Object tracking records
◇ ◇ ◇ ◇
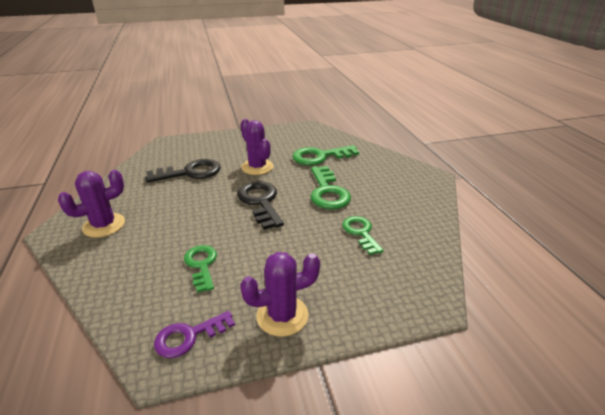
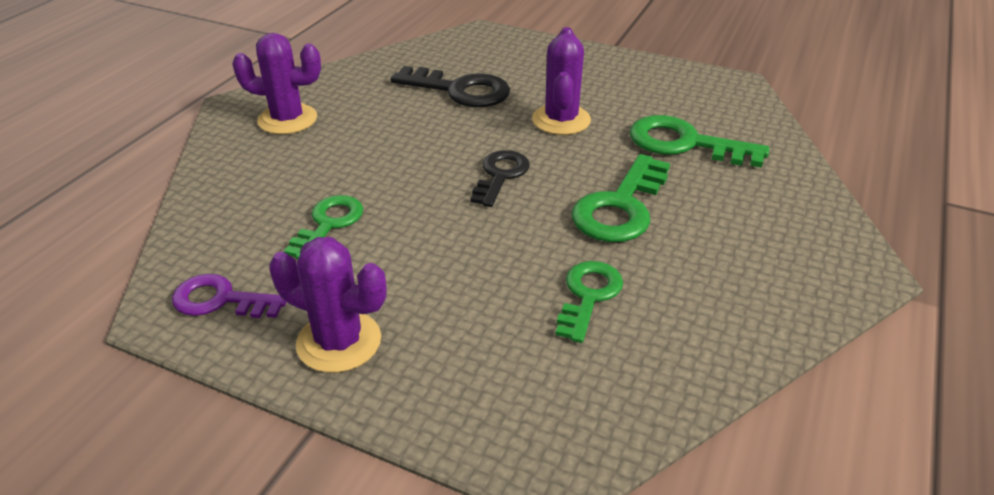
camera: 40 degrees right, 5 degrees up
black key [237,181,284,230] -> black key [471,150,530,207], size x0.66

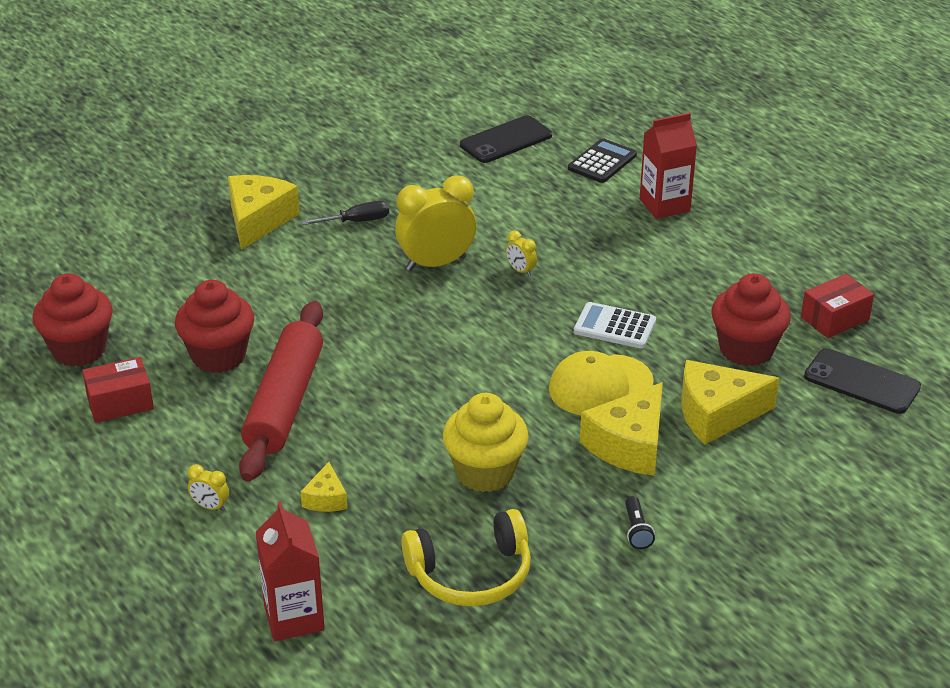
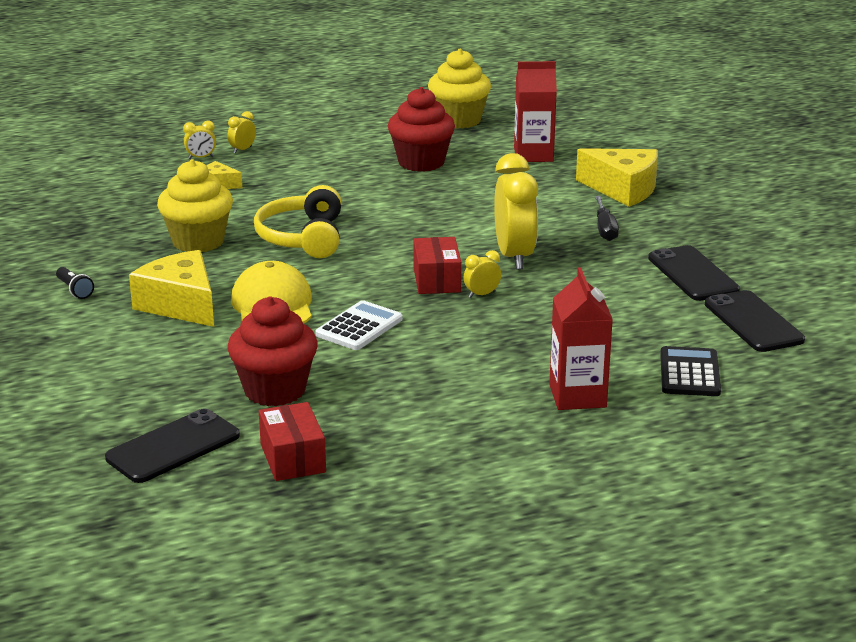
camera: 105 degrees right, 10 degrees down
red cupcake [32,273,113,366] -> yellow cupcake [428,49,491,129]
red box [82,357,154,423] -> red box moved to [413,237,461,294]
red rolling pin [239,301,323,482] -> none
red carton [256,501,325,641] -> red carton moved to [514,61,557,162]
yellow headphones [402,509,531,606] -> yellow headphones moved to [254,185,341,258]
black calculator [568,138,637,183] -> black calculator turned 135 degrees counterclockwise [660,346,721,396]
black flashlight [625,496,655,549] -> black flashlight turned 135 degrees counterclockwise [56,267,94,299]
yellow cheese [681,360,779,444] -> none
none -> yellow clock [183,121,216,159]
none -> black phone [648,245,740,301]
◇ ◇ ◇ ◇
Work order:
Go line by line through the data above and report each one that holds the string "degrees".

Solution for this exercise:
camera: 40 degrees right, 5 degrees up
camera: 105 degrees right, 10 degrees down
black calculator [568,138,637,183] -> black calculator turned 135 degrees counterclockwise [660,346,721,396]
black flashlight [625,496,655,549] -> black flashlight turned 135 degrees counterclockwise [56,267,94,299]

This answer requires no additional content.